WHAT TO DO -> Please swap "Finally Change" for "Finally Changed" in the records, starting at the line that has "Terrell) [170, 444]" and stopping after the line that has "With My Friends [538, 688]". Give back only those lines, with everything else left unchanged.

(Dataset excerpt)

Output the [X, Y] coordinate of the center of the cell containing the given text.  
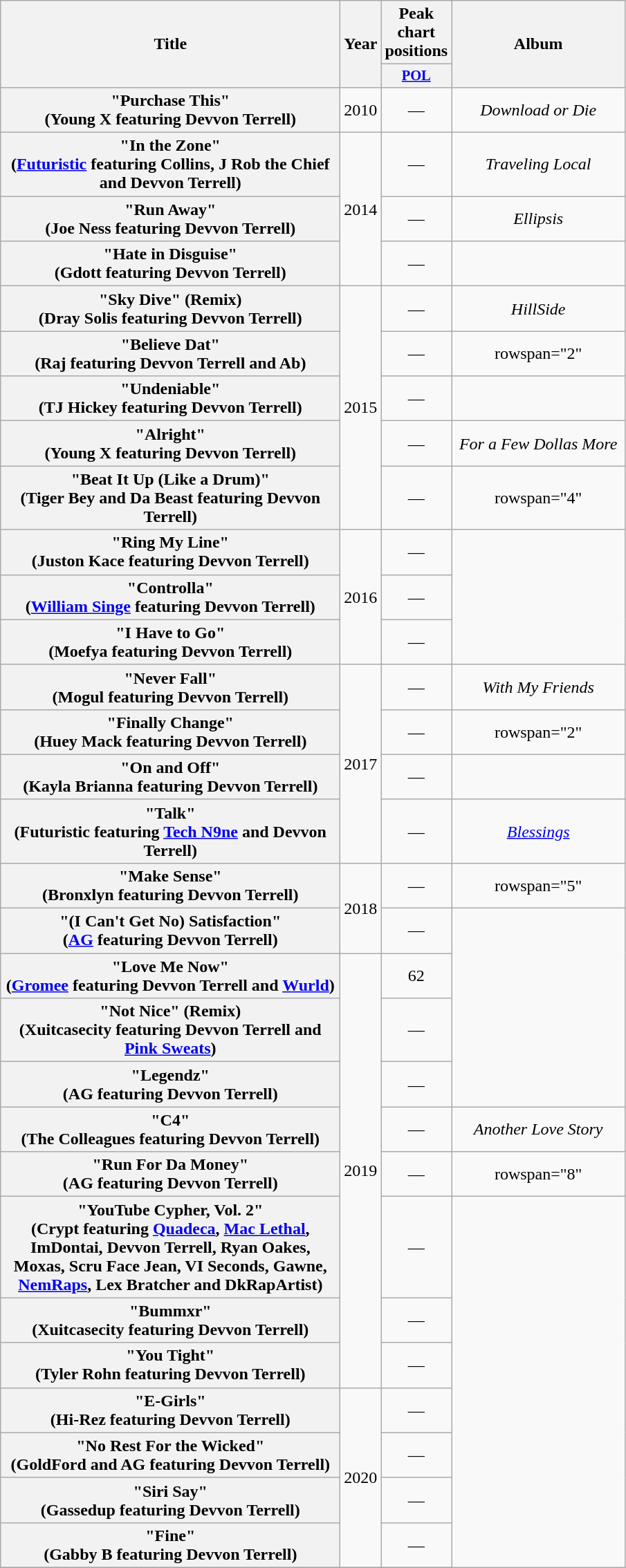
"Alright"(Young X featuring Devvon Terrell) [170, 444]
"Legendz"(AG featuring Devvon Terrell) [170, 1085]
POL [416, 76]
"Purchase This"(Young X featuring Devvon Terrell) [170, 109]
"Finally Change"(Huey Mack featuring Devvon Terrell) [170, 732]
"Siri Say"(Gassedup featuring Devvon Terrell) [170, 1501]
"Hate in Disguise"(Gdott featuring Devvon Terrell) [170, 264]
"Controlla"(William Singe featuring Devvon Terrell) [170, 598]
Another Love Story [538, 1130]
With My Friends [538, 688]
"Beat It Up (Like a Drum)"(Tiger Bey and Da Beast featuring Devvon Terrell) [170, 498]
"No Rest For the Wicked"(GoldFord and AG featuring Devvon Terrell) [170, 1455]
"C4"(The Colleagues featuring Devvon Terrell) [170, 1130]
"Talk"(Futuristic featuring Tech N9ne and Devvon Terrell) [170, 831]
2015 [361, 408]
"You Tight"(Tyler Rohn featuring Devvon Terrell) [170, 1365]
"Fine"(Gabby B featuring Devvon Terrell) [170, 1545]
For a Few Dollas More [538, 444]
rowspan="5" [538, 885]
Download or Die [538, 109]
2010 [361, 109]
2019 [361, 1171]
"On and Off"(Kayla Brianna featuring Devvon Terrell) [170, 777]
Blessings [538, 831]
"Undeniable"(TJ Hickey featuring Devvon Terrell) [170, 398]
rowspan="8" [538, 1175]
"Run Away"(Joe Ness featuring Devvon Terrell) [170, 219]
"E-Girls"(Hi-Rez featuring Devvon Terrell) [170, 1411]
2014 [361, 210]
"(I Can't Get No) Satisfaction"(AG featuring Devvon Terrell) [170, 931]
62 [416, 977]
2018 [361, 908]
"Ring My Line"(Juston Kace featuring Devvon Terrell) [170, 552]
"Never Fall"(Mogul featuring Devvon Terrell) [170, 688]
"In the Zone"(Futuristic featuring Collins, J Rob the Chief and Devvon Terrell) [170, 165]
HillSide [538, 309]
2020 [361, 1478]
"I Have to Go"(Moefya featuring Devvon Terrell) [170, 642]
2016 [361, 598]
Album [538, 44]
Traveling Local [538, 165]
"Run For Da Money"(AG featuring Devvon Terrell) [170, 1175]
Title [170, 44]
"Make Sense"(Bronxlyn featuring Devvon Terrell) [170, 885]
Year [361, 44]
"Sky Dive" (Remix)(Dray Solis featuring Devvon Terrell) [170, 309]
"Love Me Now"(Gromee featuring Devvon Terrell and Wurld) [170, 977]
2017 [361, 764]
rowspan="4" [538, 498]
"Believe Dat"(Raj featuring Devvon Terrell and Ab) [170, 354]
Peak chart positions [416, 33]
Ellipsis [538, 219]
"Bummxr"(Xuitcasecity featuring Devvon Terrell) [170, 1321]
"Not Nice" (Remix)(Xuitcasecity featuring Devvon Terrell and Pink Sweats) [170, 1031]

ANSWER IN FULL ->
"Alright"(Young X featuring Devvon Terrell) [170, 444]
"Legendz"(AG featuring Devvon Terrell) [170, 1085]
POL [416, 76]
"Purchase This"(Young X featuring Devvon Terrell) [170, 109]
"Finally Changed"(Huey Mack featuring Devvon Terrell) [170, 732]
"Siri Say"(Gassedup featuring Devvon Terrell) [170, 1501]
"Hate in Disguise"(Gdott featuring Devvon Terrell) [170, 264]
"Controlla"(William Singe featuring Devvon Terrell) [170, 598]
Another Love Story [538, 1130]
With My Friends [538, 688]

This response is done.